▶ **Problem details**: Below is a set of records. Repeat them verbatim without the pictures.

Collected data
--*--
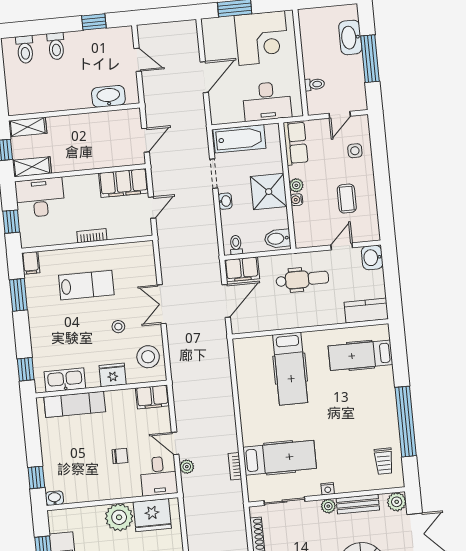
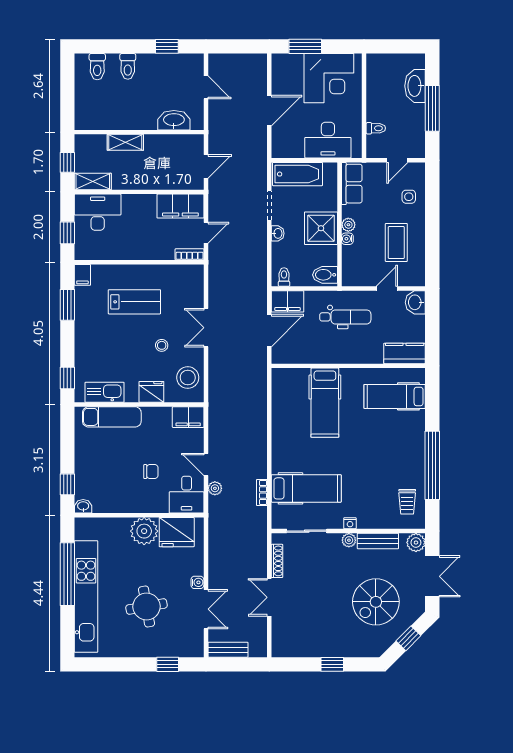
shelving: (28, 127) -> (125, 142), moved
coffee table: (347, 199) -> (396, 242), width x1.36, depth x1.30
bookcase: (92, 236) -> (190, 254), moved

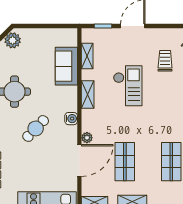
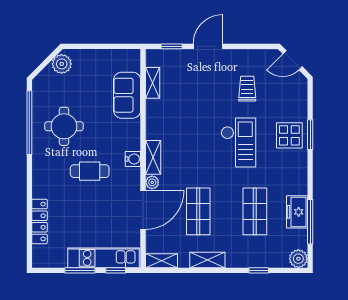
checkout: (128, 86) -> (238, 143), moved
shelving: (88, 95) -> (153, 157), moved
cafe table: (36, 128) -> (90, 171), turned 46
--*--
▶ **Expected answer**:
shelving: (28, 127) -> (125, 142), moved
coffee table: (347, 199) -> (396, 242), width x1.36, depth x1.30
bookcase: (92, 236) -> (190, 254), moved

checkout: (128, 86) -> (238, 143), moved
shelving: (88, 95) -> (153, 157), moved
cafe table: (36, 128) -> (90, 171), turned 46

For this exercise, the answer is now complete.